— Work task —
Could you repeat every record exactly as it appears?

Coordinate-based change listings
────────────────────

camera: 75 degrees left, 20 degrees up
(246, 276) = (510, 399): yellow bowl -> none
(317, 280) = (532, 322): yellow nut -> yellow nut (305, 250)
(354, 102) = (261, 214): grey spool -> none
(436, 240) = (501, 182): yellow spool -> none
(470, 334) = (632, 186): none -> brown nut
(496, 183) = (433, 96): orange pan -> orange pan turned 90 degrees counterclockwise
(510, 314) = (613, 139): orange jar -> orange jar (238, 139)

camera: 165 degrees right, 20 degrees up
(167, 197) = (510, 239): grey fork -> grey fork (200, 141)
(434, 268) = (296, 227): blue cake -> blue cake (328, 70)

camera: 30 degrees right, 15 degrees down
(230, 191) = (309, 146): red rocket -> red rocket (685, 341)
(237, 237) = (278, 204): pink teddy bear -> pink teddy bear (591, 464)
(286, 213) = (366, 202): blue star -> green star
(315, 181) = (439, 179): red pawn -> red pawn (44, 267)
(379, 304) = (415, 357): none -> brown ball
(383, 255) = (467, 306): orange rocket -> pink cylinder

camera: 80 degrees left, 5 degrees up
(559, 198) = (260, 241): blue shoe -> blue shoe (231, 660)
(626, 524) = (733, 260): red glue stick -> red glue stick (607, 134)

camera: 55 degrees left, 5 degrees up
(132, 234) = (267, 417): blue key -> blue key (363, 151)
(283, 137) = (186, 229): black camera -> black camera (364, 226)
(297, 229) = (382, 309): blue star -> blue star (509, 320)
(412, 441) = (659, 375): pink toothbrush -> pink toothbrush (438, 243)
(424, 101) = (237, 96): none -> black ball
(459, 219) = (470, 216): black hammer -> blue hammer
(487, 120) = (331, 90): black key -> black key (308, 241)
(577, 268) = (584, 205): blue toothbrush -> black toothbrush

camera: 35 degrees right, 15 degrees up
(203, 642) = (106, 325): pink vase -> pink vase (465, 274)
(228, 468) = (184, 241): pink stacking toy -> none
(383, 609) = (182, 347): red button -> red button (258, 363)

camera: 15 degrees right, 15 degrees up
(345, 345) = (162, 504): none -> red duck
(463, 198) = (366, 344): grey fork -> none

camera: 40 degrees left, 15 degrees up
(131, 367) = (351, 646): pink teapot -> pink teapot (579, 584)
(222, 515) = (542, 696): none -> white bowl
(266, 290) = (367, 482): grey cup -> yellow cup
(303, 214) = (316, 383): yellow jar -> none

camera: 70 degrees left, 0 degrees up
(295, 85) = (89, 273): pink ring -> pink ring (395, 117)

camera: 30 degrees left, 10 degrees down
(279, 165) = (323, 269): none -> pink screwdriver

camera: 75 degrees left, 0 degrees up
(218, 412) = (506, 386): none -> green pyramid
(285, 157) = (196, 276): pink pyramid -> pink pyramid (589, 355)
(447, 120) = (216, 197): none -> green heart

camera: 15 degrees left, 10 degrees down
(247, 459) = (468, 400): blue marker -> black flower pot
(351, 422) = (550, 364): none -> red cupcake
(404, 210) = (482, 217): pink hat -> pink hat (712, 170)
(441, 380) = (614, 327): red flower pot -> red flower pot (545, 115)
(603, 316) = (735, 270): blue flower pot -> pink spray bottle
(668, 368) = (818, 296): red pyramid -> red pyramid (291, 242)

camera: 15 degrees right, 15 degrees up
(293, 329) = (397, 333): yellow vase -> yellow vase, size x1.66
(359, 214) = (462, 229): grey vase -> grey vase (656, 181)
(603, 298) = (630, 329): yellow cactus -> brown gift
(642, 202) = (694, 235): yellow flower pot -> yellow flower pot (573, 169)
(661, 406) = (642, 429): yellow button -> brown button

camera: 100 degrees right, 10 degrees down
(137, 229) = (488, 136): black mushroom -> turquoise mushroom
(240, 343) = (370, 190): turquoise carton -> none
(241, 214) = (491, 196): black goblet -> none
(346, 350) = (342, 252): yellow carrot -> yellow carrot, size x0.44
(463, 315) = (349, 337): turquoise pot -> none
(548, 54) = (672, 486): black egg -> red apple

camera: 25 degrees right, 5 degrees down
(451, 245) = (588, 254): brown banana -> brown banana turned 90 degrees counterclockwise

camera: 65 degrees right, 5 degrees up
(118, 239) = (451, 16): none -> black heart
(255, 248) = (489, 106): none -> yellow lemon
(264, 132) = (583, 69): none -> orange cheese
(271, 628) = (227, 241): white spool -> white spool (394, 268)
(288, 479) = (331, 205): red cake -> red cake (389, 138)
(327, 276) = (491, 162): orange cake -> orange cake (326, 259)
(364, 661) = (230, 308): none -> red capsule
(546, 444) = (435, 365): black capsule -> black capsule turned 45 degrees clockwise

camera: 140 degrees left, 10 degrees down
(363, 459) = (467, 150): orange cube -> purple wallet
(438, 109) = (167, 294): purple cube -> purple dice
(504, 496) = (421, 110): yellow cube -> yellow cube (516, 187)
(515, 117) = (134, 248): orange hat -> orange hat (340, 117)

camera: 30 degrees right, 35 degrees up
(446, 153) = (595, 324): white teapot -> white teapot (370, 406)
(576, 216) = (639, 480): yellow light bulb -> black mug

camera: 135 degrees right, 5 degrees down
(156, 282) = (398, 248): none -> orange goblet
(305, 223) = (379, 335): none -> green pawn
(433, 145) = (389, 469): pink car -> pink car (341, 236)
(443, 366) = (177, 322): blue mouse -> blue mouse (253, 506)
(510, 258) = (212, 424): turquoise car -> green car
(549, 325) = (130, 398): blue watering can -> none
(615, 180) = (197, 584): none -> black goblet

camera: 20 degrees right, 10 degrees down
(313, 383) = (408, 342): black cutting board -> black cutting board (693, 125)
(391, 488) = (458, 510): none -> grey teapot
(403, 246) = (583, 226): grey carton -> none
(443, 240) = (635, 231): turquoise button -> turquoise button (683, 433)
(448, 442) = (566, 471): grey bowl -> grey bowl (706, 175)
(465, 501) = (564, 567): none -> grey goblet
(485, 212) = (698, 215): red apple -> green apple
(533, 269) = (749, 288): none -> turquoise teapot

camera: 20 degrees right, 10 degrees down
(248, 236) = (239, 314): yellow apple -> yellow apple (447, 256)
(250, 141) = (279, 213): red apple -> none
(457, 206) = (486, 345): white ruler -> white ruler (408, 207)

────────────────────

— Answer to this task —
camera: 75 degrees left, 20 degrees up
(246, 276) = (510, 399): yellow bowl -> none
(317, 280) = (532, 322): yellow nut -> yellow nut (305, 250)
(354, 102) = (261, 214): grey spool -> none
(436, 240) = (501, 182): yellow spool -> none
(470, 334) = (632, 186): none -> brown nut
(496, 183) = (433, 96): orange pan -> orange pan turned 90 degrees counterclockwise
(510, 314) = (613, 139): orange jar -> orange jar (238, 139)

camera: 165 degrees right, 20 degrees up
(167, 197) = (510, 239): grey fork -> grey fork (200, 141)
(434, 268) = (296, 227): blue cake -> blue cake (328, 70)

camera: 30 degrees right, 15 degrees down
(230, 191) = (309, 146): red rocket -> red rocket (685, 341)
(237, 237) = (278, 204): pink teddy bear -> pink teddy bear (591, 464)
(286, 213) = (366, 202): blue star -> green star
(315, 181) = (439, 179): red pawn -> red pawn (44, 267)
(379, 304) = (415, 357): none -> brown ball
(383, 255) = (467, 306): orange rocket -> pink cylinder

camera: 80 degrees left, 5 degrees up
(559, 198) = (260, 241): blue shoe -> blue shoe (231, 660)
(626, 524) = (733, 260): red glue stick -> red glue stick (607, 134)

camera: 55 degrees left, 5 degrees up
(132, 234) = (267, 417): blue key -> blue key (363, 151)
(283, 137) = (186, 229): black camera -> black camera (364, 226)
(297, 229) = (382, 309): blue star -> blue star (509, 320)
(412, 441) = (659, 375): pink toothbrush -> pink toothbrush (438, 243)
(424, 101) = (237, 96): none -> black ball
(459, 219) = (470, 216): black hammer -> blue hammer
(487, 120) = (331, 90): black key -> black key (308, 241)
(577, 268) = (584, 205): blue toothbrush -> black toothbrush

camera: 35 degrees right, 15 degrees up
(203, 642) = (106, 325): pink vase -> pink vase (465, 274)
(228, 468) = (184, 241): pink stacking toy -> none
(383, 609) = (182, 347): red button -> red button (258, 363)

camera: 15 degrees right, 15 degrees up
(345, 345) = (162, 504): none -> red duck
(463, 198) = (366, 344): grey fork -> none

camera: 40 degrees left, 15 degrees up
(131, 367) = (351, 646): pink teapot -> pink teapot (579, 584)
(222, 515) = (542, 696): none -> white bowl
(266, 290) = (367, 482): grey cup -> yellow cup
(303, 214) = (316, 383): yellow jar -> none

camera: 70 degrees left, 0 degrees up
(295, 85) = (89, 273): pink ring -> pink ring (395, 117)

camera: 30 degrees left, 10 degrees down
(279, 165) = (323, 269): none -> pink screwdriver

camera: 75 degrees left, 0 degrees up
(218, 412) = (506, 386): none -> green pyramid
(285, 157) = (196, 276): pink pyramid -> pink pyramid (589, 355)
(447, 120) = (216, 197): none -> green heart

camera: 15 degrees left, 10 degrees down
(247, 459) = (468, 400): blue marker -> black flower pot
(351, 422) = (550, 364): none -> red cupcake
(404, 210) = (482, 217): pink hat -> pink hat (712, 170)
(441, 380) = (614, 327): red flower pot -> red flower pot (545, 115)
(603, 316) = (735, 270): blue flower pot -> pink spray bottle
(668, 368) = (818, 296): red pyramid -> red pyramid (291, 242)

camera: 15 degrees right, 15 degrees up
(293, 329) = (397, 333): yellow vase -> yellow vase, size x1.66
(359, 214) = (462, 229): grey vase -> grey vase (656, 181)
(603, 298) = (630, 329): yellow cactus -> brown gift
(642, 202) = (694, 235): yellow flower pot -> yellow flower pot (573, 169)
(661, 406) = (642, 429): yellow button -> brown button

camera: 100 degrees right, 10 degrees down
(137, 229) = (488, 136): black mushroom -> turquoise mushroom
(240, 343) = (370, 190): turquoise carton -> none
(241, 214) = (491, 196): black goblet -> none
(346, 350) = (342, 252): yellow carrot -> yellow carrot, size x0.44
(463, 315) = (349, 337): turquoise pot -> none
(548, 54) = (672, 486): black egg -> red apple

camera: 25 degrees right, 5 degrees down
(451, 245) = (588, 254): brown banana -> brown banana turned 90 degrees counterclockwise

camera: 65 degrees right, 5 degrees up
(118, 239) = (451, 16): none -> black heart
(255, 248) = (489, 106): none -> yellow lemon
(264, 132) = (583, 69): none -> orange cheese
(271, 628) = (227, 241): white spool -> white spool (394, 268)
(288, 479) = (331, 205): red cake -> red cake (389, 138)
(327, 276) = (491, 162): orange cake -> orange cake (326, 259)
(364, 661) = (230, 308): none -> red capsule
(546, 444) = (435, 365): black capsule -> black capsule turned 45 degrees clockwise

camera: 140 degrees left, 10 degrees down
(363, 459) = (467, 150): orange cube -> purple wallet
(438, 109) = (167, 294): purple cube -> purple dice
(504, 496) = (421, 110): yellow cube -> yellow cube (516, 187)
(515, 117) = (134, 248): orange hat -> orange hat (340, 117)

camera: 30 degrees right, 35 degrees up
(446, 153) = (595, 324): white teapot -> white teapot (370, 406)
(576, 216) = (639, 480): yellow light bulb -> black mug

camera: 135 degrees right, 5 degrees down
(156, 282) = (398, 248): none -> orange goblet
(305, 223) = (379, 335): none -> green pawn
(433, 145) = (389, 469): pink car -> pink car (341, 236)
(443, 366) = (177, 322): blue mouse -> blue mouse (253, 506)
(510, 258) = (212, 424): turquoise car -> green car
(549, 325) = (130, 398): blue watering can -> none
(615, 180) = (197, 584): none -> black goblet

camera: 20 degrees right, 10 degrees down
(313, 383) = (408, 342): black cutting board -> black cutting board (693, 125)
(391, 488) = (458, 510): none -> grey teapot
(403, 246) = (583, 226): grey carton -> none
(443, 240) = (635, 231): turquoise button -> turquoise button (683, 433)
(448, 442) = (566, 471): grey bowl -> grey bowl (706, 175)
(465, 501) = (564, 567): none -> grey goblet
(485, 212) = (698, 215): red apple -> green apple
(533, 269) = (749, 288): none -> turquoise teapot

camera: 20 degrees right, 10 degrees down
(248, 236) = (239, 314): yellow apple -> yellow apple (447, 256)
(250, 141) = (279, 213): red apple -> none
(457, 206) = (486, 345): white ruler -> white ruler (408, 207)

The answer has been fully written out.